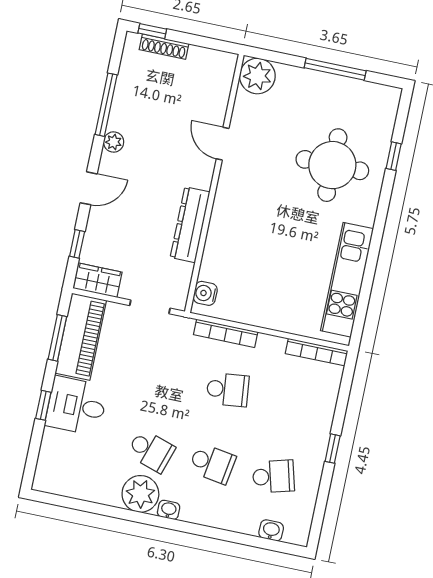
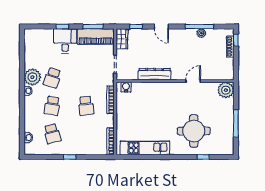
plant: (114, 142) -> (201, 33), moved

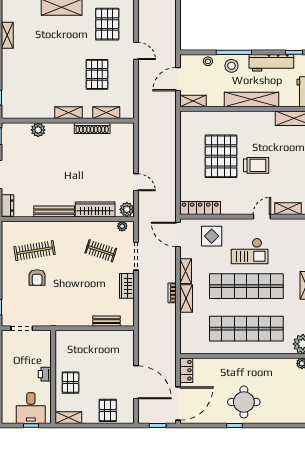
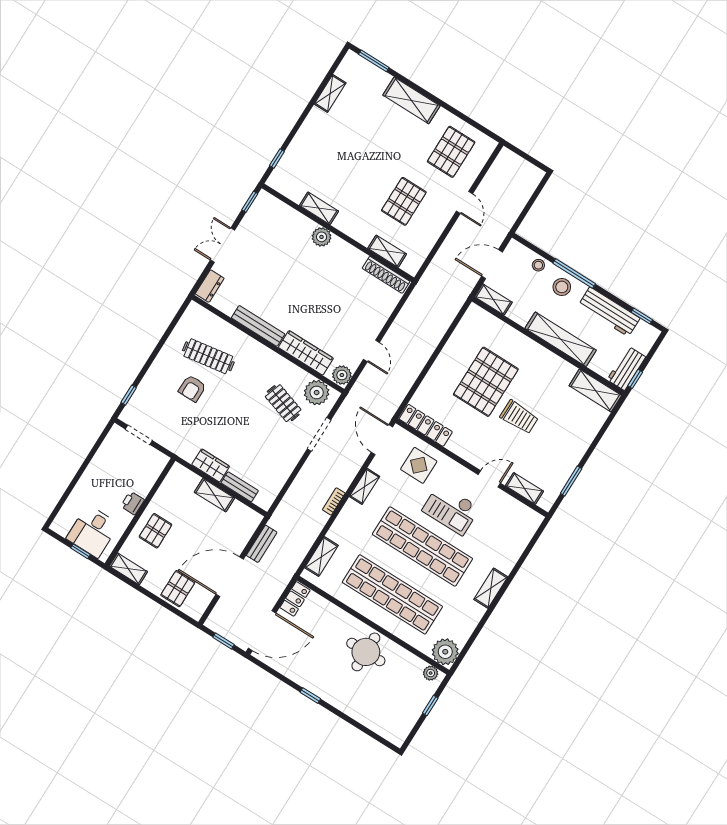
shelving: (68, 113) -> (319, 208), moved
shoe rack: (92, 128) -> (386, 275), moved
plant: (38, 130) -> (322, 237), moved
plant: (122, 226) -> (317, 393), width x1.88, depth x1.88
wardrobe: (127, 286) -> (211, 465), moved, turned 90
shelving: (186, 299) -> (322, 557), moved
shelving: (94, 337) -> (214, 495), added
bench: (143, 349) -> (262, 544), added
door: (136, 382) -> (230, 577), swing flipped
round table: (244, 402) -> (366, 652), moved

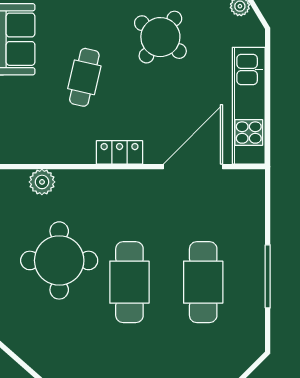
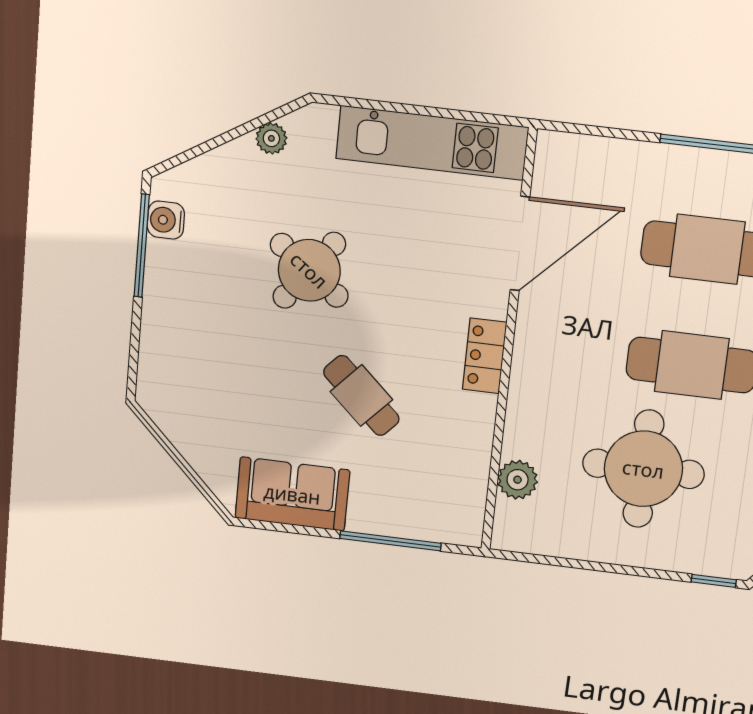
cafe table: (84, 77) -> (361, 396), turned 30
door: (193, 167) -> (520, 244), swing flipped

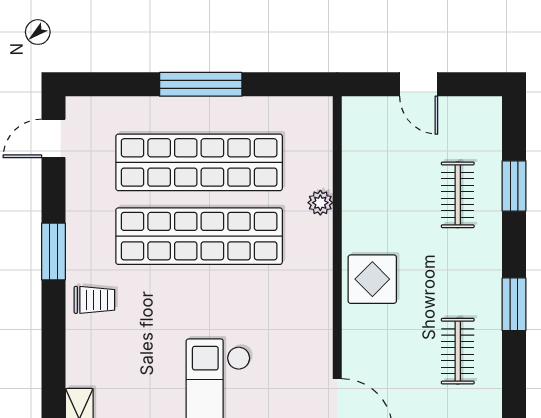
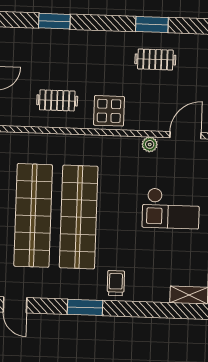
clothes rail: (458, 195) -> (57, 100), moved
plant: (320, 203) -> (150, 144), moved
window: (514, 304) -> (152, 25), moved

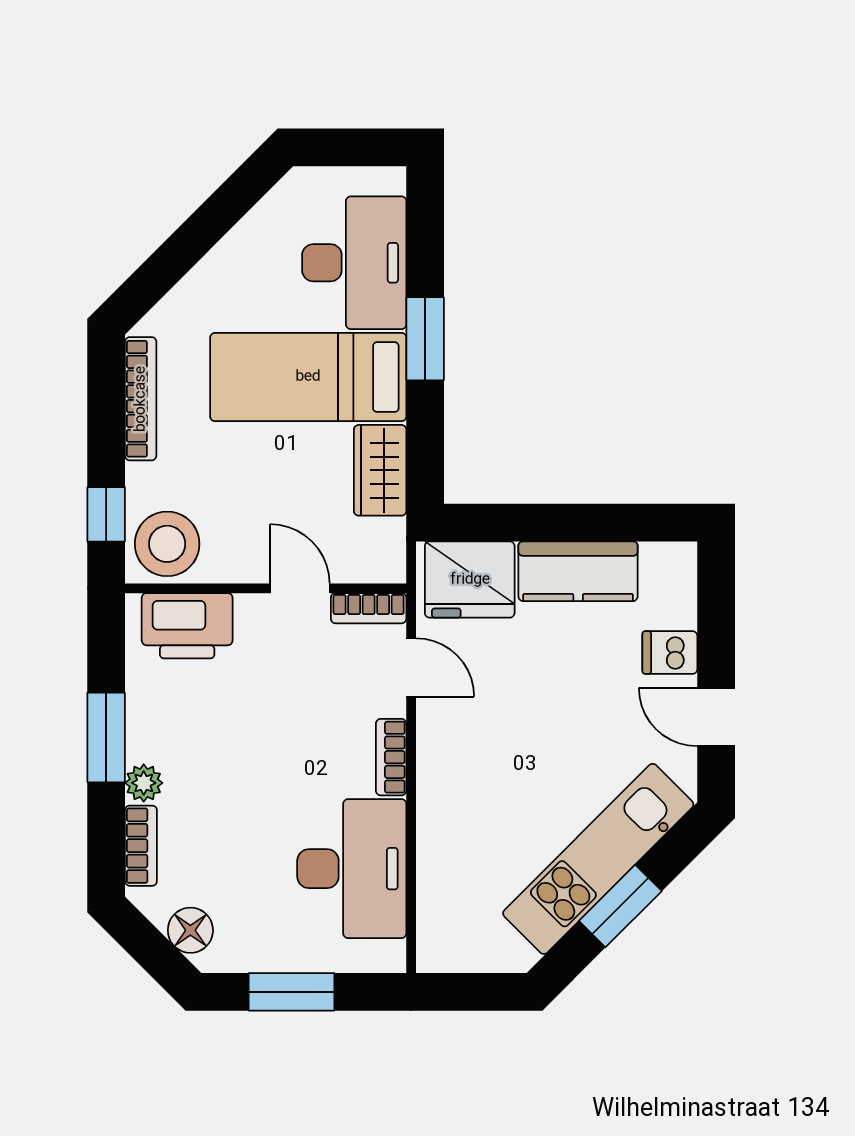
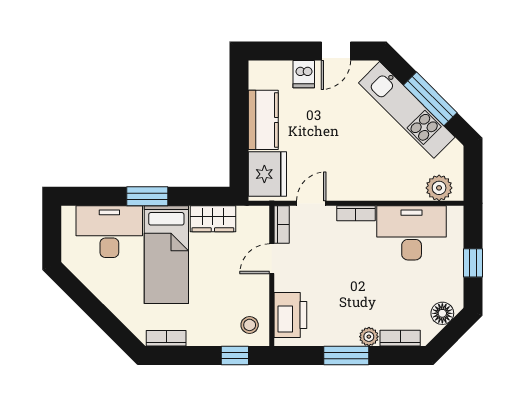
bookcase: (141, 399) -> (166, 338), width x0.64
stool: (167, 544) -> (250, 325), width x0.53, depth x0.53
window: (620, 906) -> (430, 99), width x1.44
plant: (442, 924) -> (439, 188), added
window: (292, 992) -> (473, 263), width x0.67

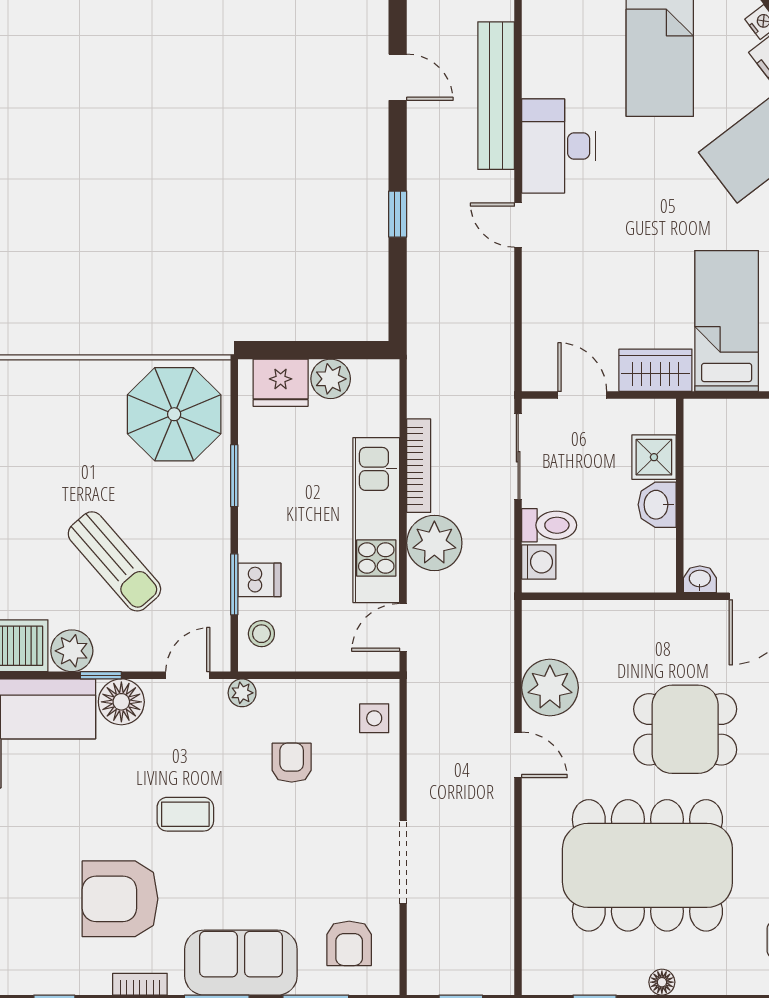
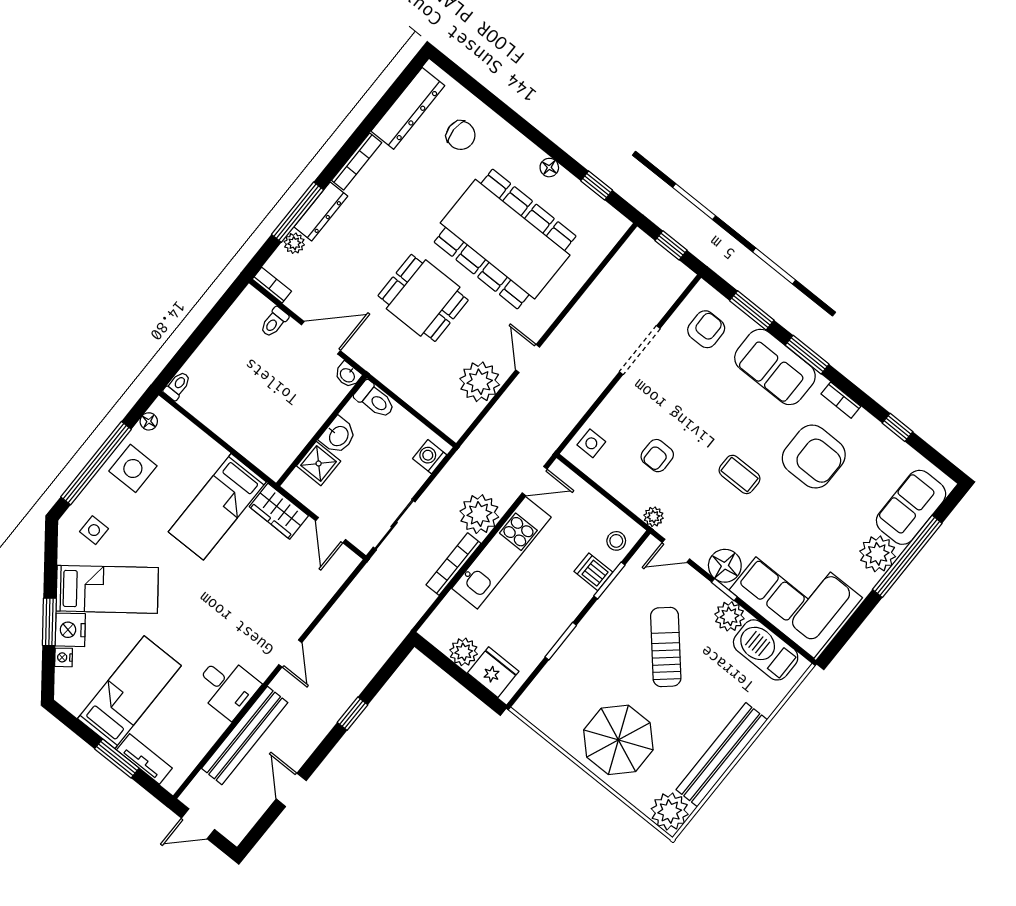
desk: (559, 146) -> (227, 687), width x0.73
parasol: (174, 414) -> (618, 740), moved
toilet: (549, 525) -> (375, 400), moved, turned 180

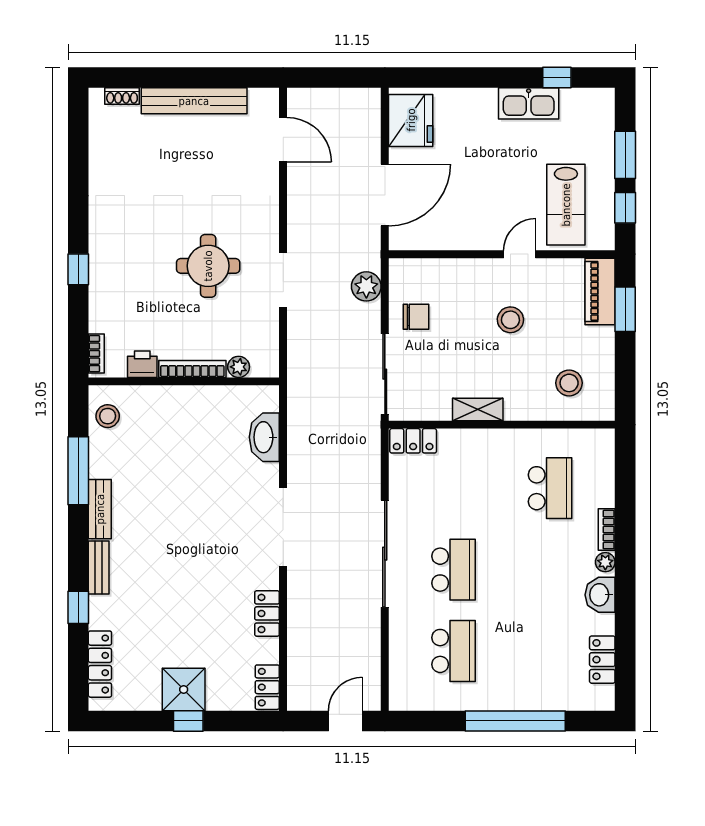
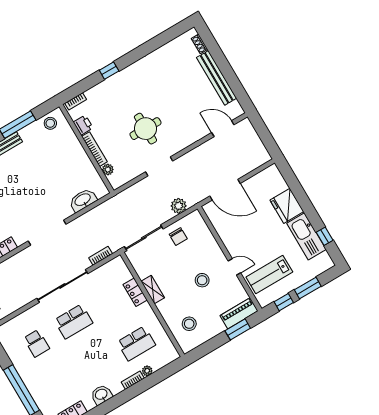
kitchen sink: (529, 103) -> (306, 236), width x1.36, depth x1.24
fridge: (411, 120) -> (287, 206), moved, turned 90
door: (283, 140) -> (223, 129), swing flipped
locker: (413, 441) -> (135, 292), moved
bookcase: (372, 462) -> (101, 256), added
plant: (605, 562) -> (147, 371), moved
school desk: (454, 651) -> (37, 343), width x0.54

== The problem ==
Make an exact reproduction of the listing above, without any pictures.

== Answer section ==
plant: (114, 142) -> (201, 33), moved

shelving: (68, 113) -> (319, 208), moved
shoe rack: (92, 128) -> (386, 275), moved
plant: (38, 130) -> (322, 237), moved
plant: (122, 226) -> (317, 393), width x1.88, depth x1.88
wardrobe: (127, 286) -> (211, 465), moved, turned 90
shelving: (186, 299) -> (322, 557), moved
shelving: (94, 337) -> (214, 495), added
bench: (143, 349) -> (262, 544), added
door: (136, 382) -> (230, 577), swing flipped
round table: (244, 402) -> (366, 652), moved

cafe table: (84, 77) -> (361, 396), turned 30
door: (193, 167) -> (520, 244), swing flipped

clothes rail: (458, 195) -> (57, 100), moved
plant: (320, 203) -> (150, 144), moved
window: (514, 304) -> (152, 25), moved

bookcase: (141, 399) -> (166, 338), width x0.64
stool: (167, 544) -> (250, 325), width x0.53, depth x0.53
window: (620, 906) -> (430, 99), width x1.44
plant: (442, 924) -> (439, 188), added
window: (292, 992) -> (473, 263), width x0.67

desk: (559, 146) -> (227, 687), width x0.73
parasol: (174, 414) -> (618, 740), moved
toilet: (549, 525) -> (375, 400), moved, turned 180

kitchen sink: (529, 103) -> (306, 236), width x1.36, depth x1.24
fridge: (411, 120) -> (287, 206), moved, turned 90
door: (283, 140) -> (223, 129), swing flipped
locker: (413, 441) -> (135, 292), moved
bookcase: (372, 462) -> (101, 256), added
plant: (605, 562) -> (147, 371), moved
school desk: (454, 651) -> (37, 343), width x0.54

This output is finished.